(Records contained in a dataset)
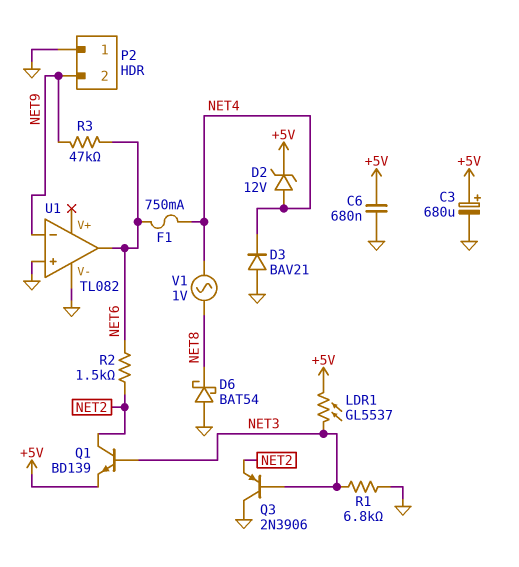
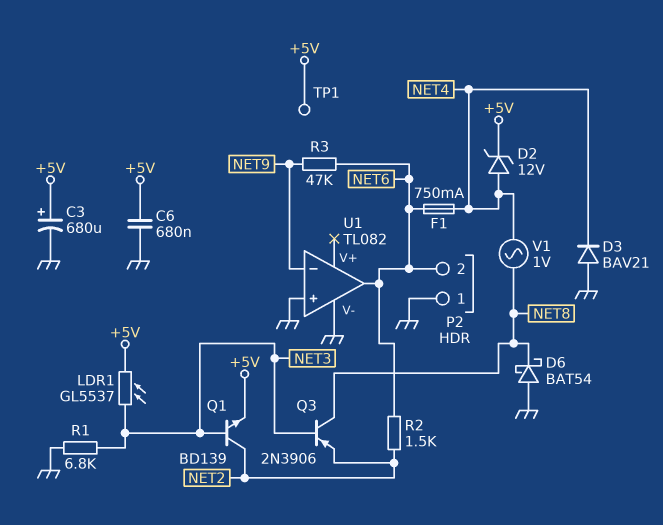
P2 pin 2: NET9 -> NET6
Q3: PNP 2N3906 (B NET3, C GND, E NET2) -> PNP 2N3906 (B NET3, C NET8, E NET2)
TP1: none -> test point (+5V)

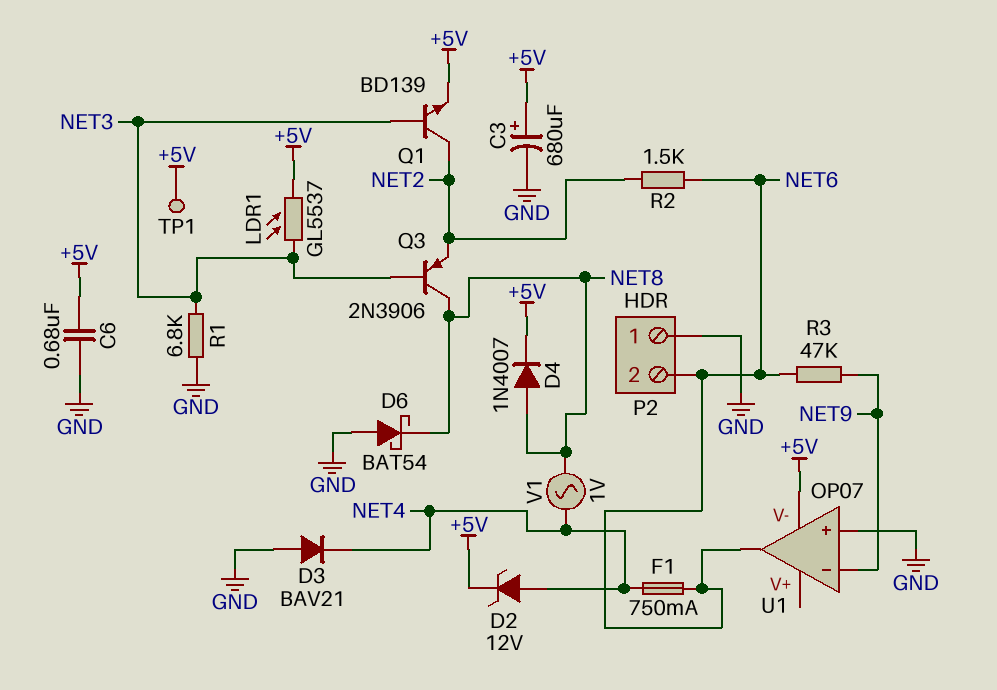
D4: none -> diode 1N4007 (A NET8, K +5V)
U1: TL082 -> OP07
U1 pin V-: GND -> +5V

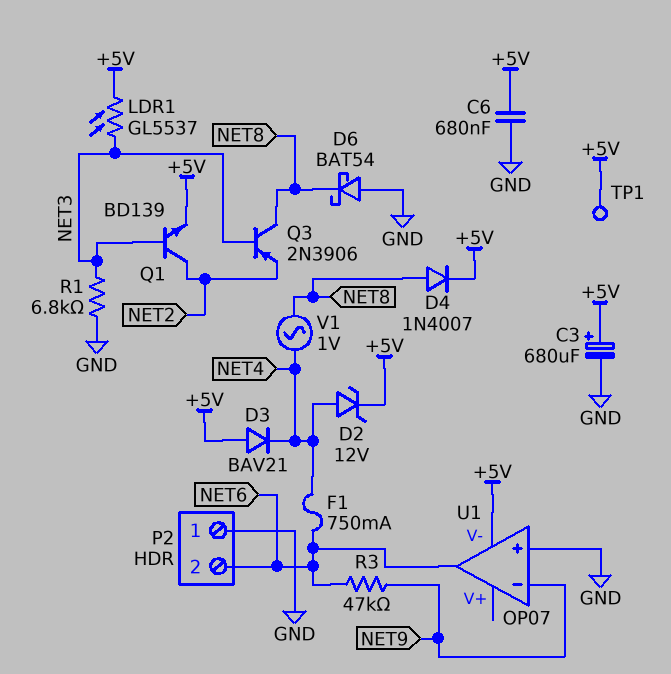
D3: diode BAV21 (A GND, K NET4) -> diode BAV21 (A +5V, K NET4)
R2: 1.5k (NET2, NET6) -> none

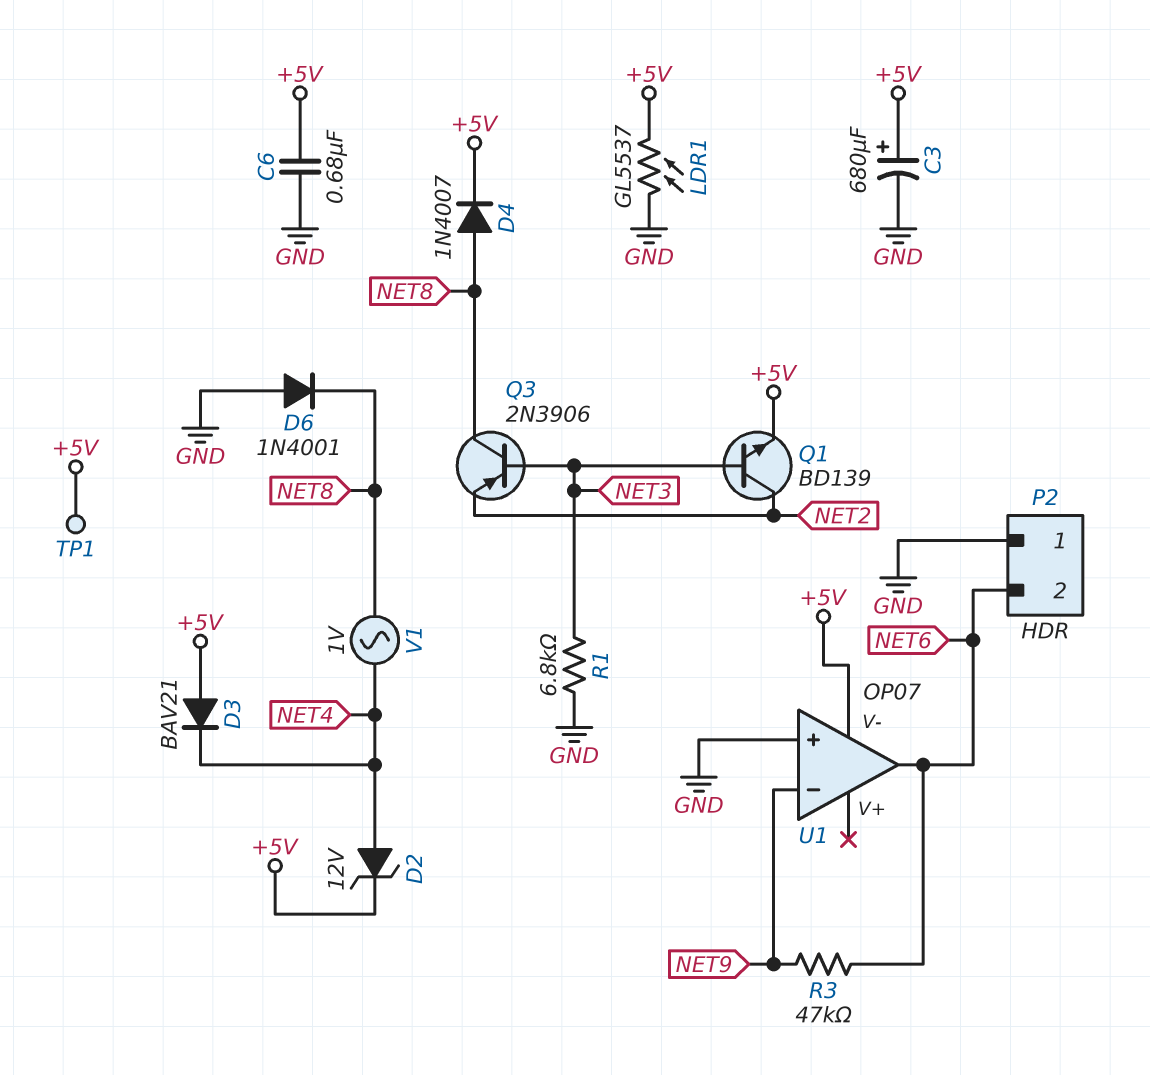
D6: schottky BAT54 (A GND, K NET8) -> diode 1N4001 (A GND, K NET8)
F1: 750mA (NET4, NET6) -> none
LDR1: GL5537 (+5V, NET3) -> GL5537 (+5V, GND)

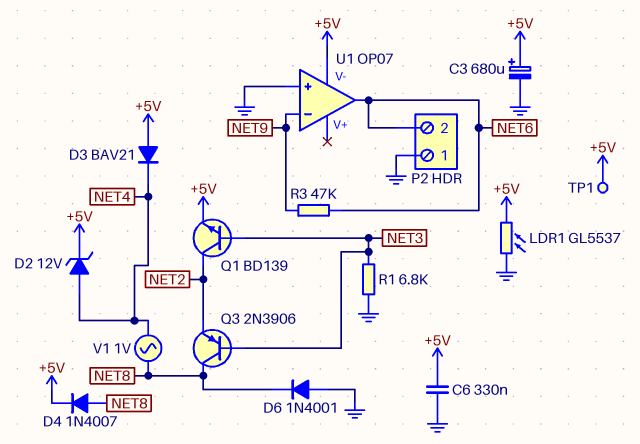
C6: 680nF (+5V, GND) -> 330nF (+5V, GND)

REQUIREMENT: Nothing is needed beyond an exact transcription of the lines from the one containing "F1: 750mA (NET4, NET6) -> none" to the end of the entries above, with the pictures omitted.

WORKED SOLUTION:
F1: 750mA (NET4, NET6) -> none
LDR1: GL5537 (+5V, NET3) -> GL5537 (+5V, GND)

C6: 680nF (+5V, GND) -> 330nF (+5V, GND)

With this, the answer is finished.